◆ Exercise aim:
Any picture in the data below should be skipped, while every line is repeated exactly.

Segment Start: Material provided

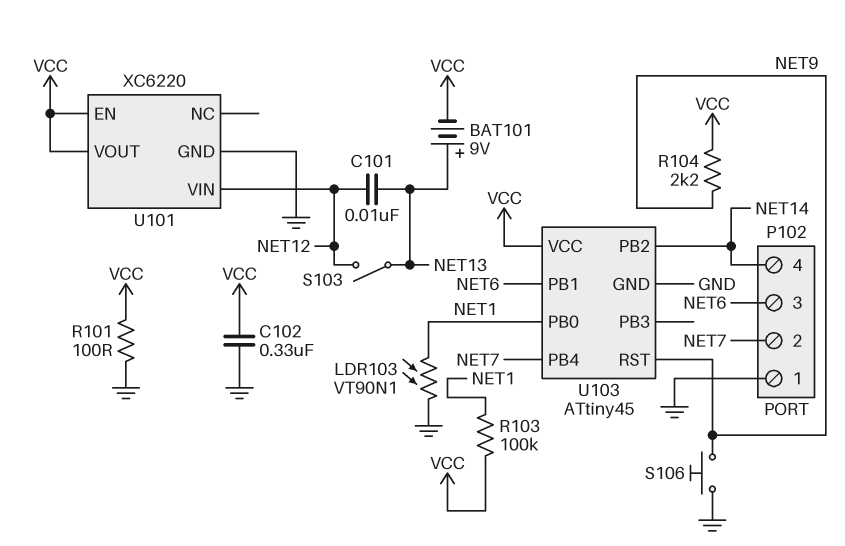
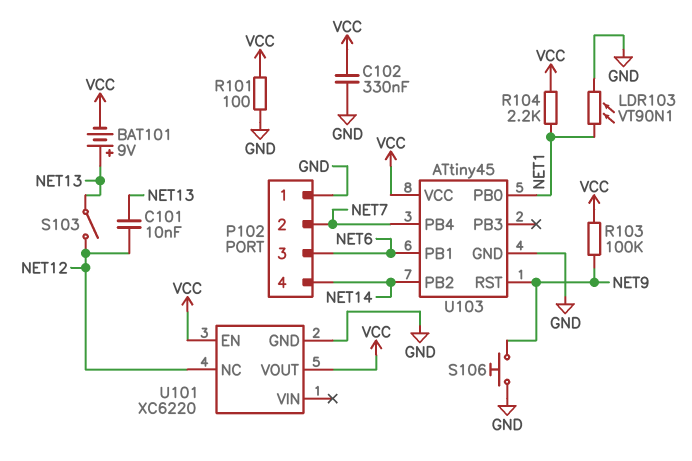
R103: 100k (NET1, VCC) -> 100k (NET9, VCC)
R104: 2.2k (NET9, VCC) -> 2.2k (NET1, VCC)
U101 pin NC: none -> NET12
U101 pin VIN: NET12 -> none

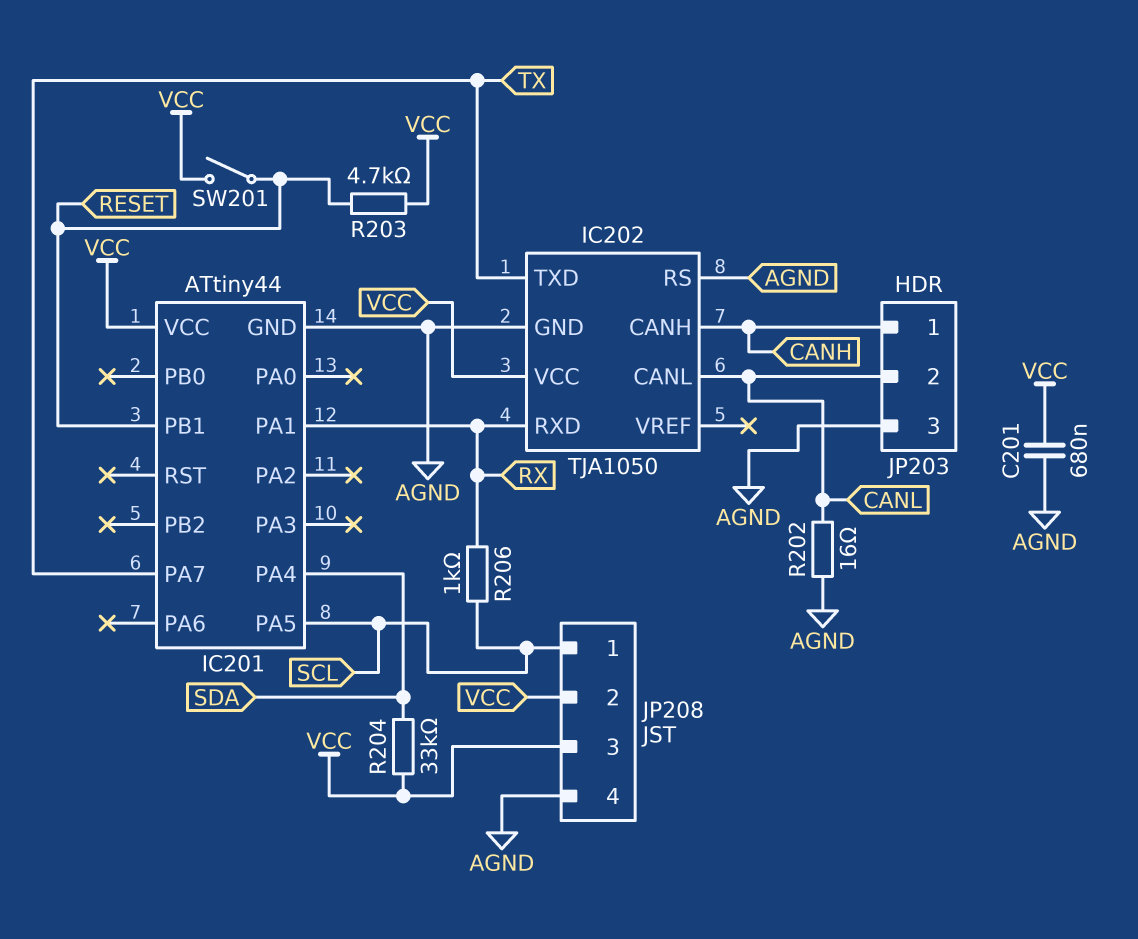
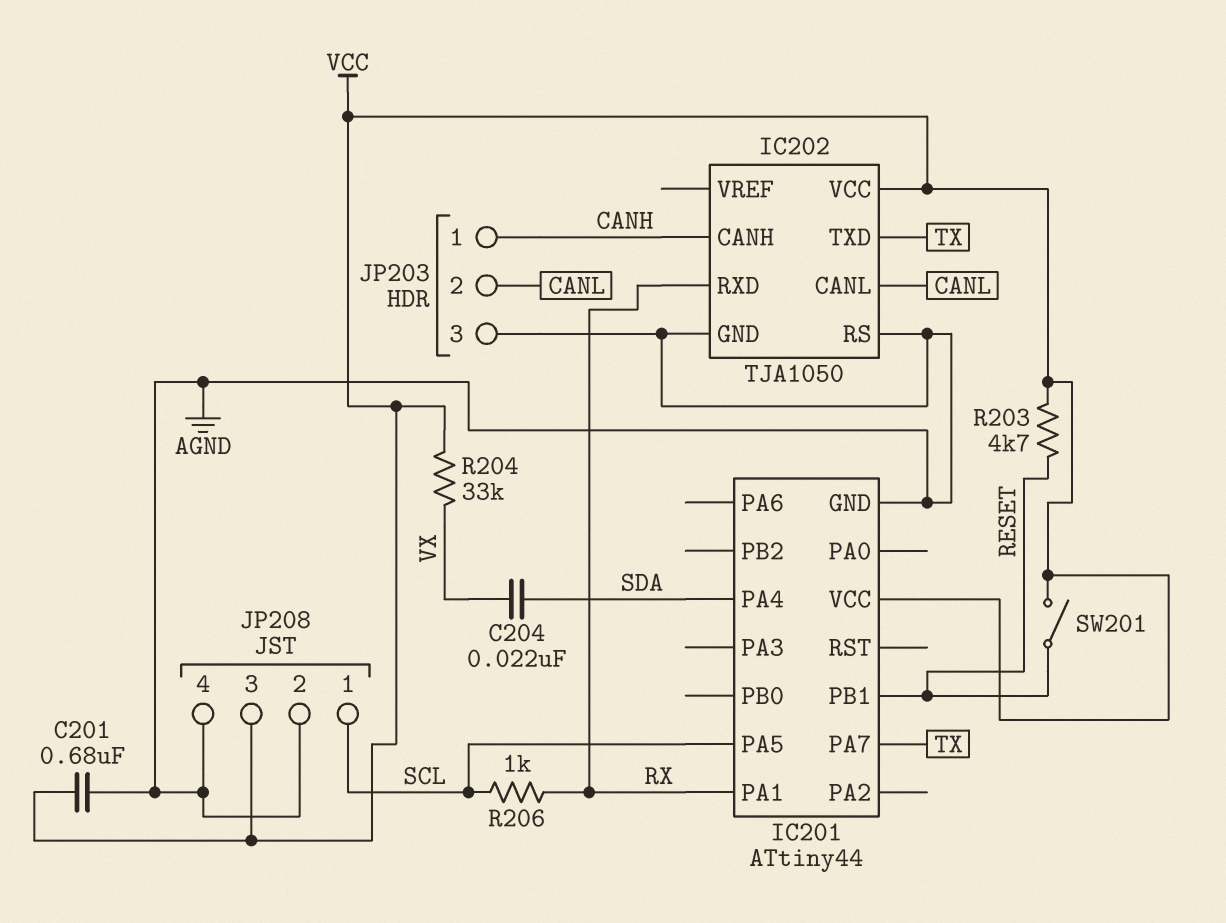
C204: none -> 22nF (SDA, VX)
JP208 pin 2: VCC -> AGND
R202: 16 (AGND, CANL) -> none
R204: 33k (SDA, VCC) -> 33k (VCC, VX)

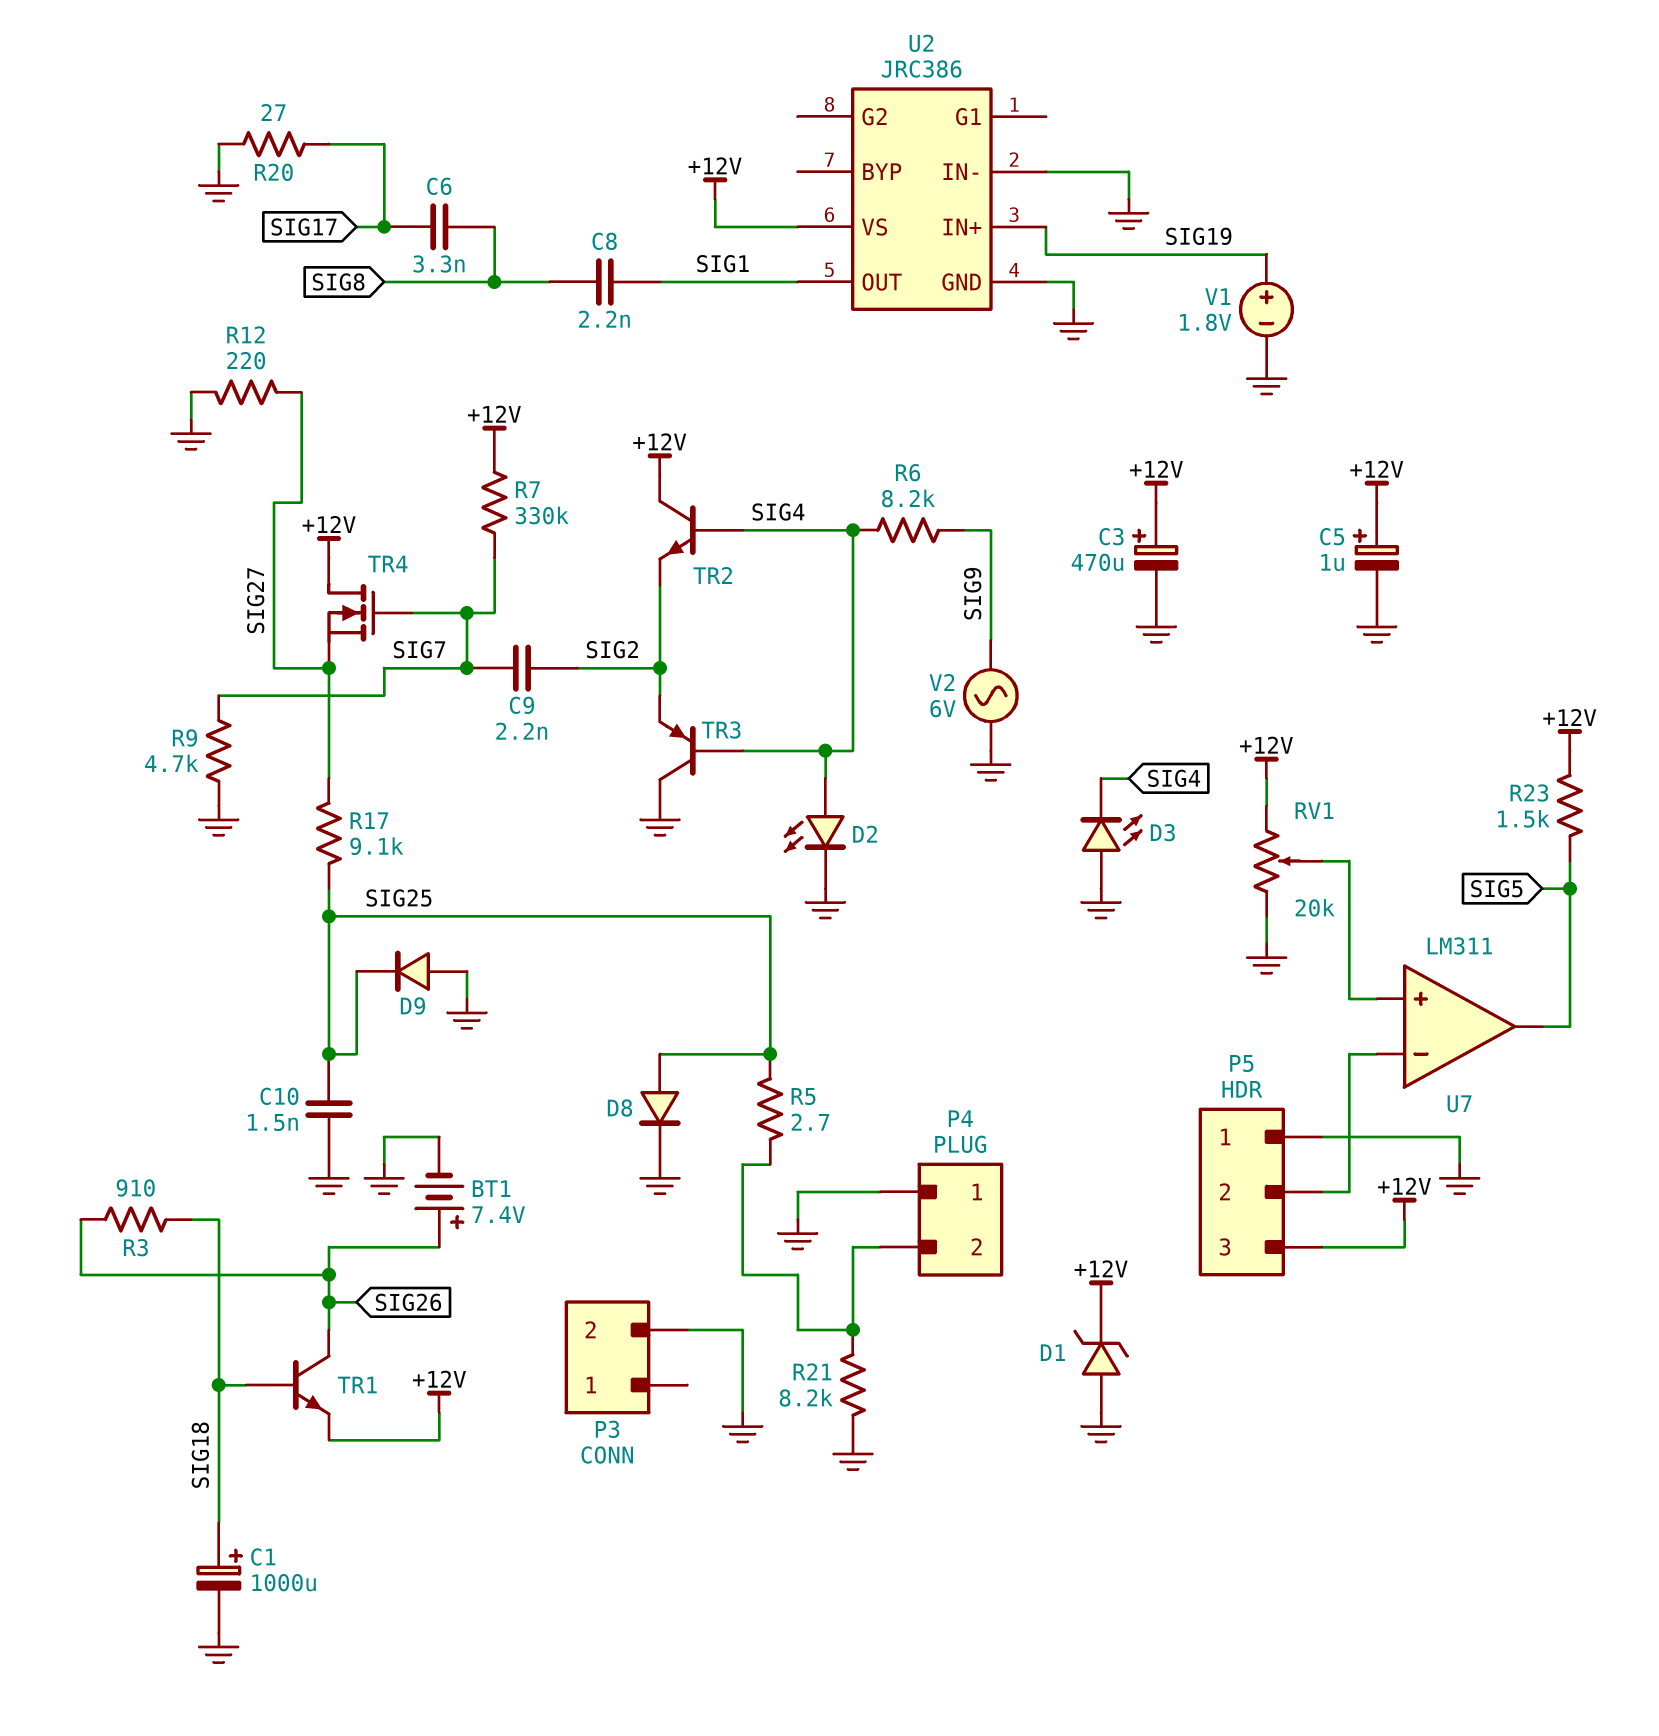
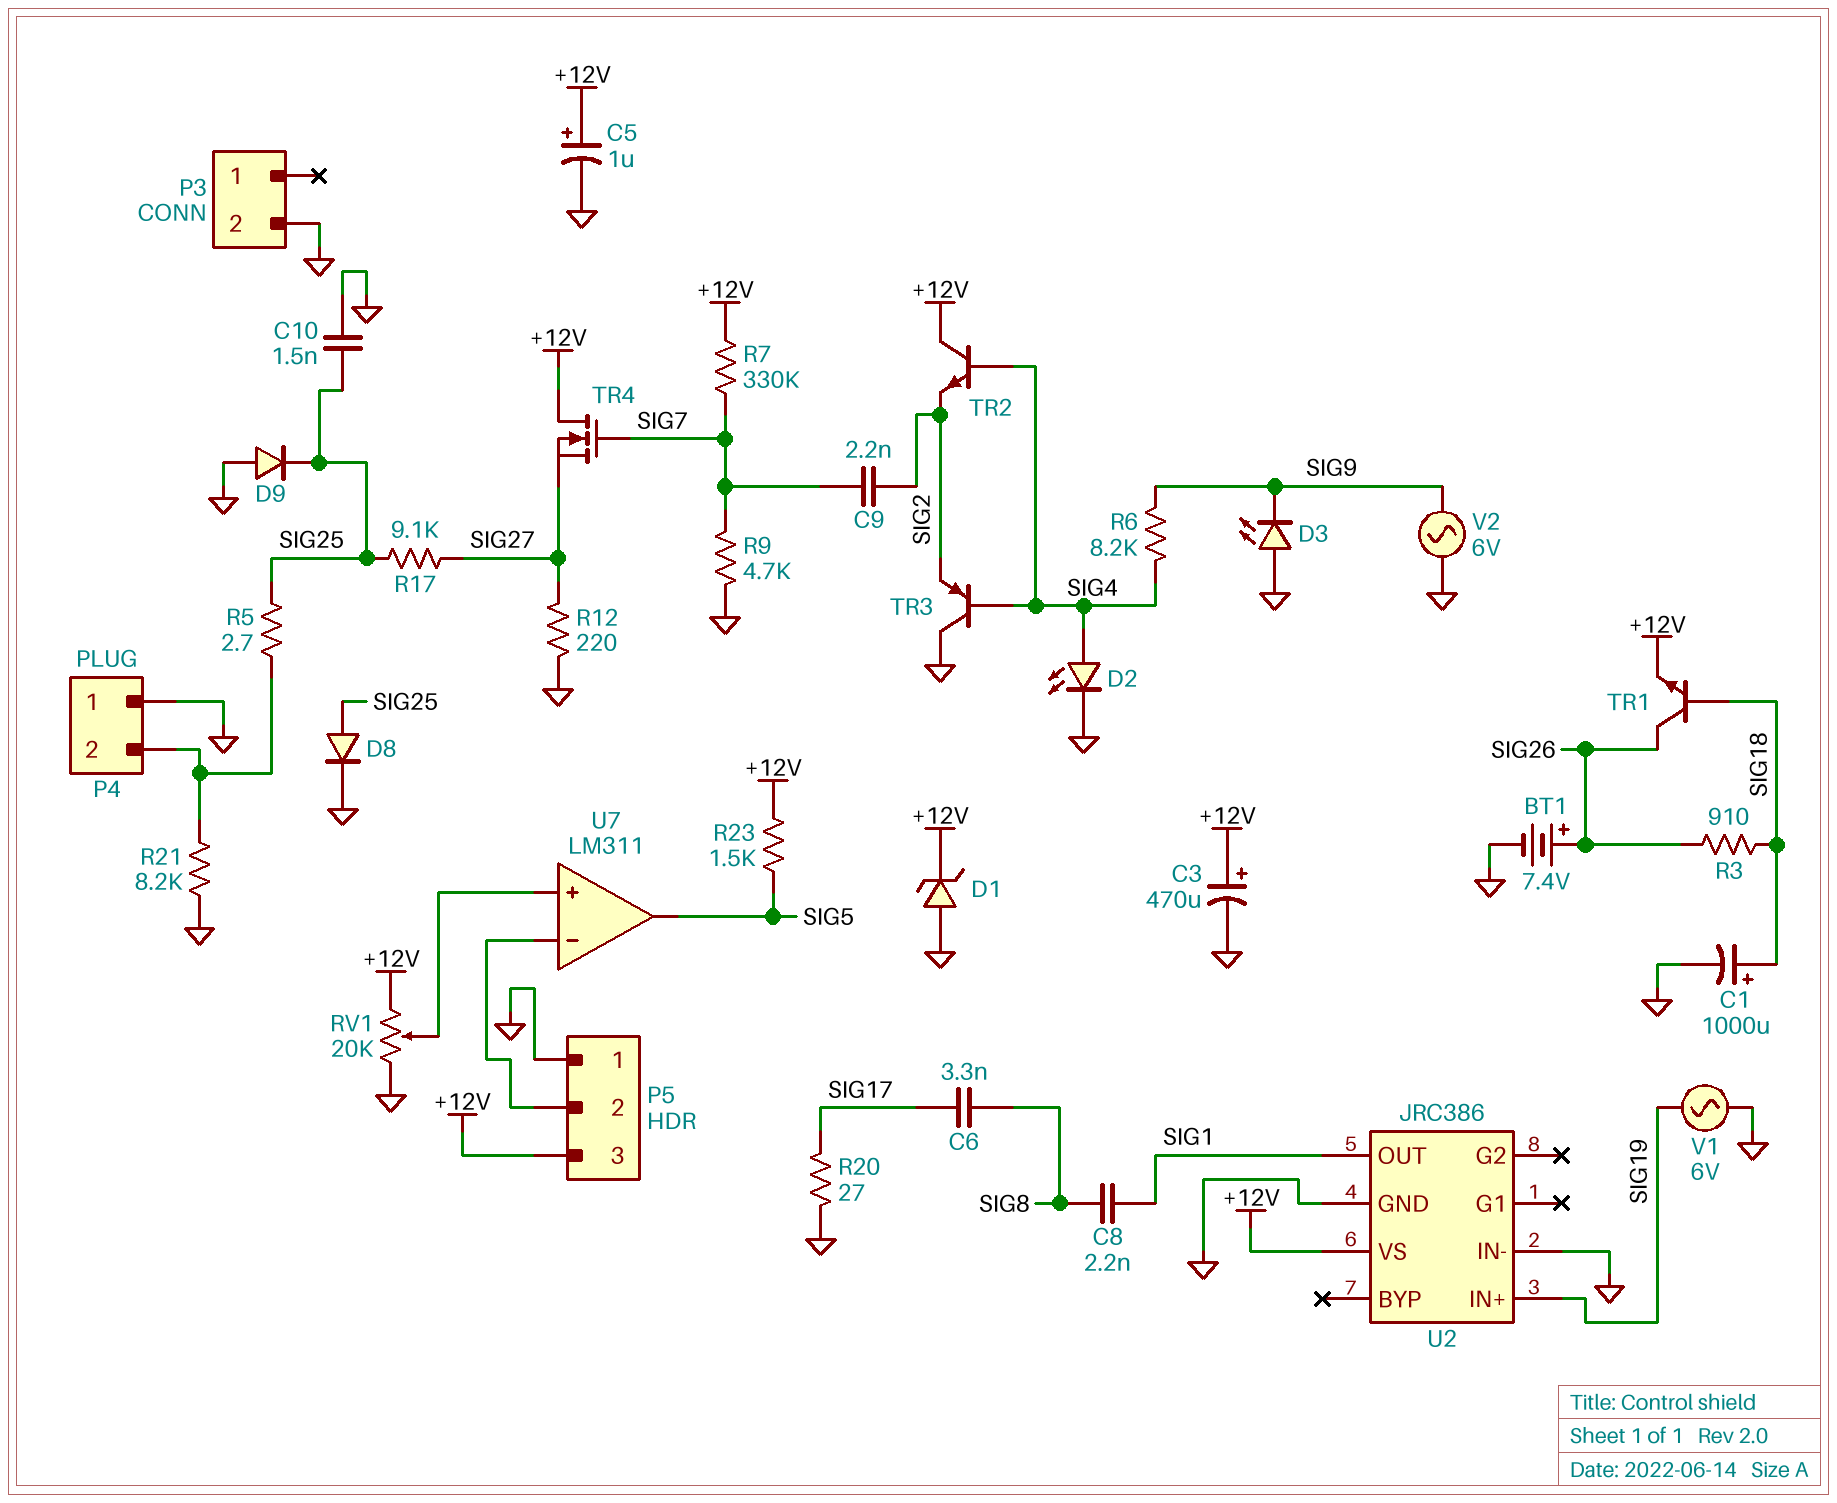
D3: LED (A GND, K SIG4) -> LED (A GND, K SIG9)
V1: 1.8V (plus SIG19, minus GND) -> AC 6V (GND, SIG19)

Segment End: Material provided

◆ Written answer:
R103: 100k (NET1, VCC) -> 100k (NET9, VCC)
R104: 2.2k (NET9, VCC) -> 2.2k (NET1, VCC)
U101 pin NC: none -> NET12
U101 pin VIN: NET12 -> none

C204: none -> 22nF (SDA, VX)
JP208 pin 2: VCC -> AGND
R202: 16 (AGND, CANL) -> none
R204: 33k (SDA, VCC) -> 33k (VCC, VX)

D3: LED (A GND, K SIG4) -> LED (A GND, K SIG9)
V1: 1.8V (plus SIG19, minus GND) -> AC 6V (GND, SIG19)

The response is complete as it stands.